Copy out the entries that follow exactly, leaving every picture behind.
START TASK INPUTS
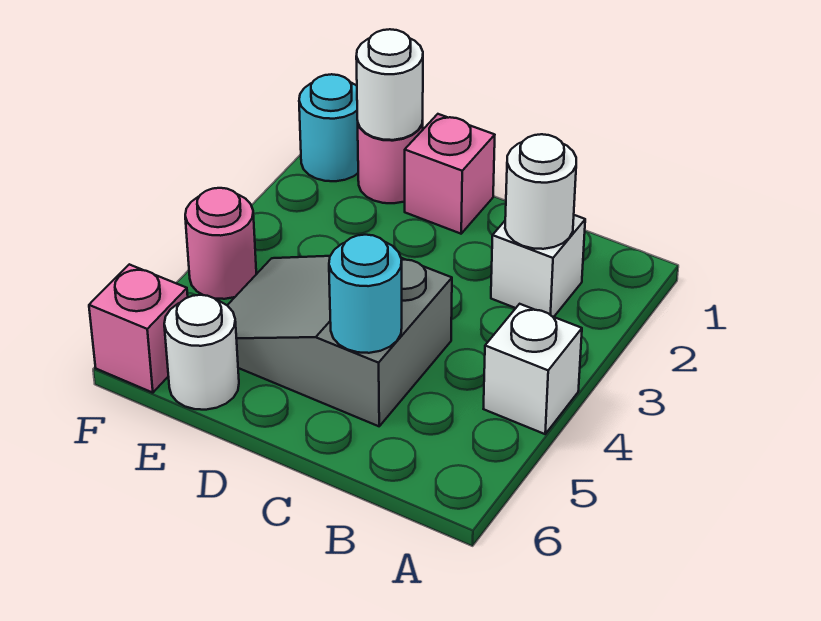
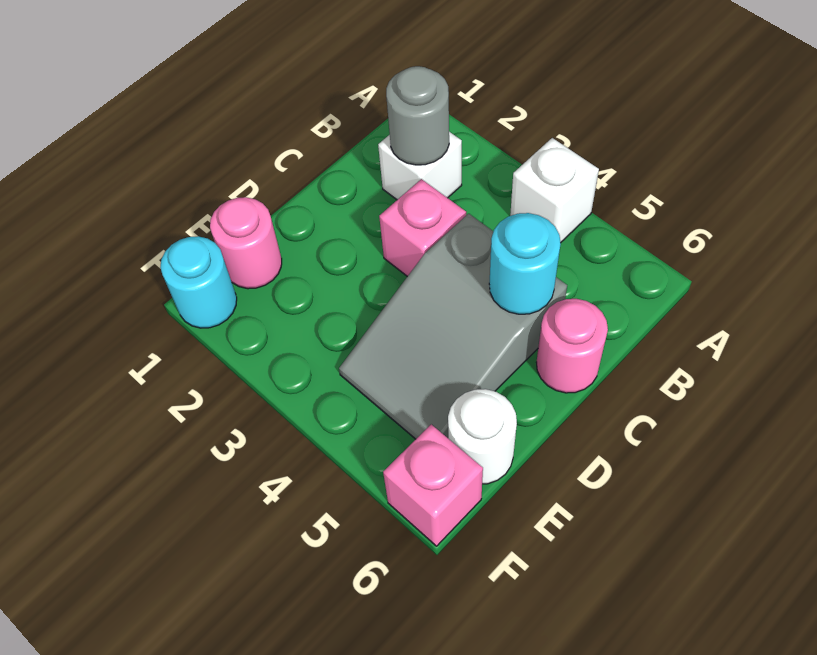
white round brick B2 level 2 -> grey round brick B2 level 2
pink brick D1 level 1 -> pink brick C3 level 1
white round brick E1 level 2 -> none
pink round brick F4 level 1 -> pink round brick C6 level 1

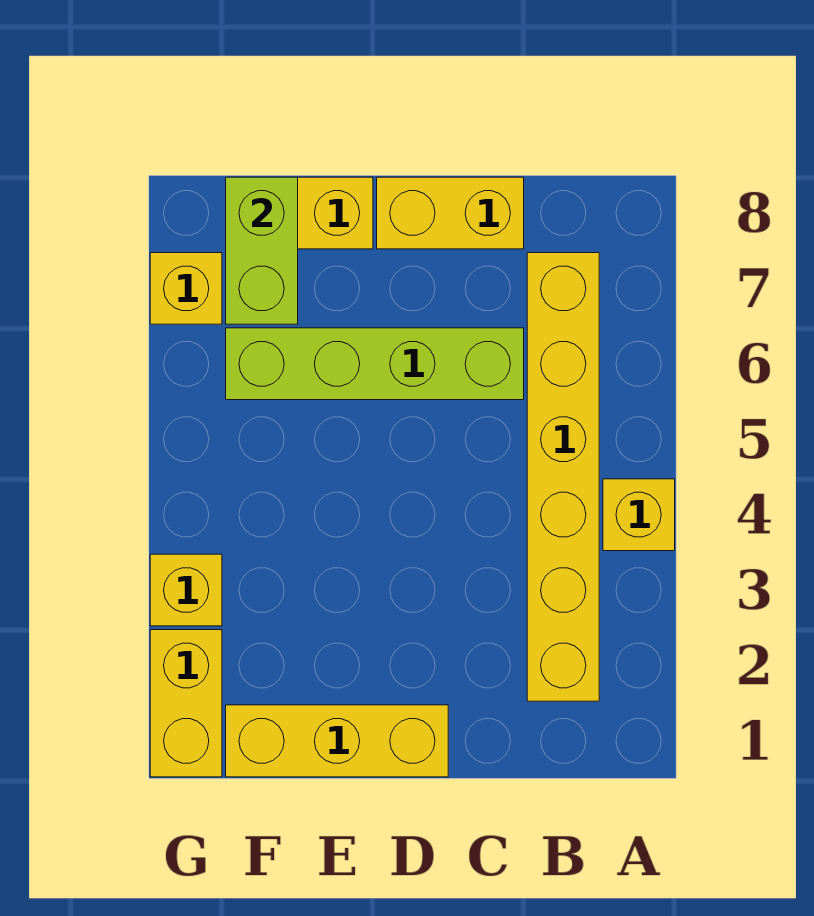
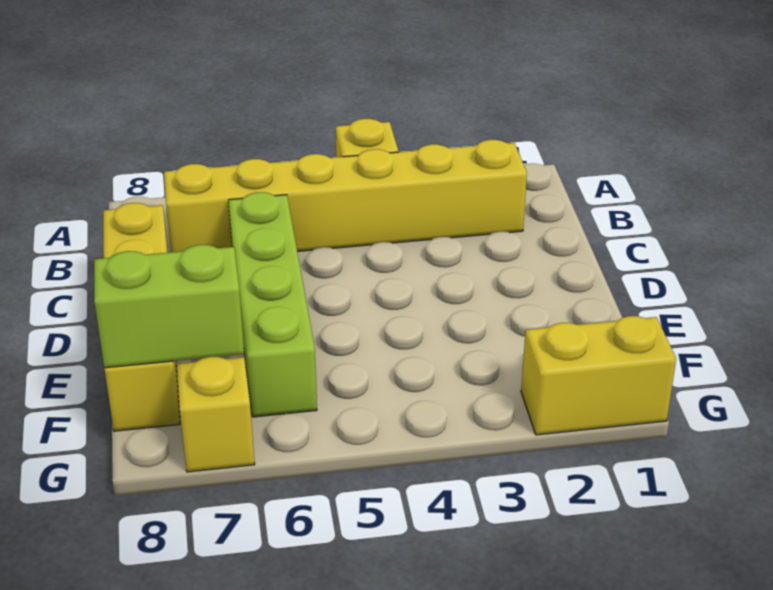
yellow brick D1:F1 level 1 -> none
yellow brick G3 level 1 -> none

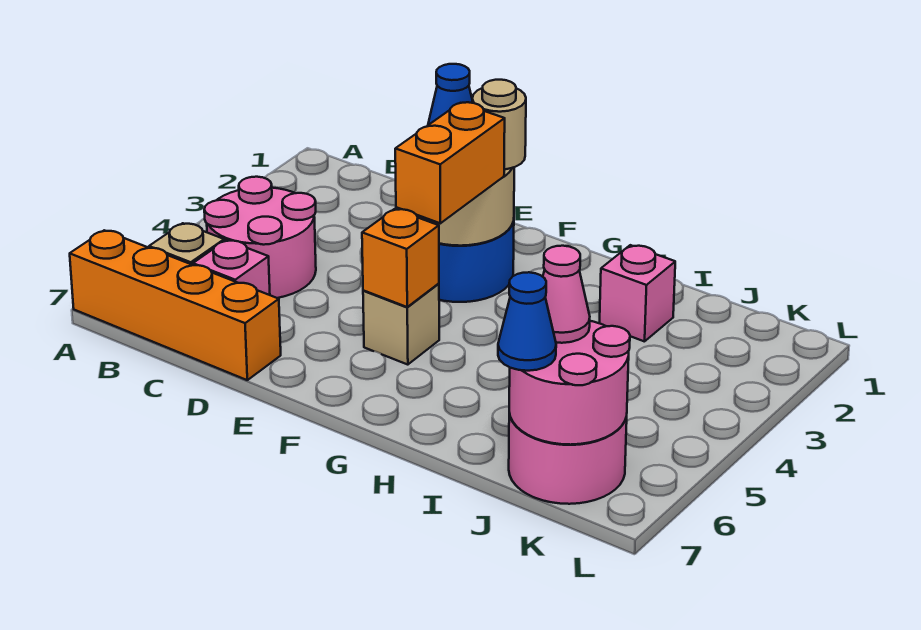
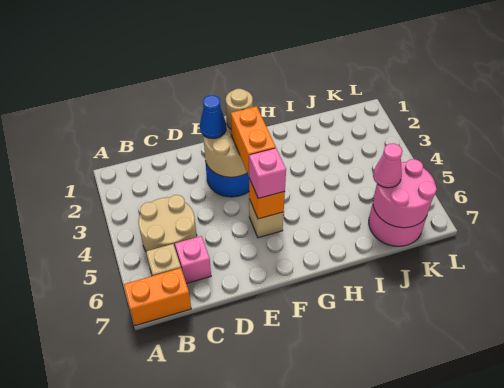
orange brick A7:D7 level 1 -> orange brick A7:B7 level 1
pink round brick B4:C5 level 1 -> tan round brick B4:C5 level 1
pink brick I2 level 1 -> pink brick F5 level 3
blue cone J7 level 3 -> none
END TASK INPUTS
• _OUTPUT_
white round brick B2 level 2 -> grey round brick B2 level 2
pink brick D1 level 1 -> pink brick C3 level 1
white round brick E1 level 2 -> none
pink round brick F4 level 1 -> pink round brick C6 level 1

yellow brick D1:F1 level 1 -> none
yellow brick G3 level 1 -> none

orange brick A7:D7 level 1 -> orange brick A7:B7 level 1
pink round brick B4:C5 level 1 -> tan round brick B4:C5 level 1
pink brick I2 level 1 -> pink brick F5 level 3
blue cone J7 level 3 -> none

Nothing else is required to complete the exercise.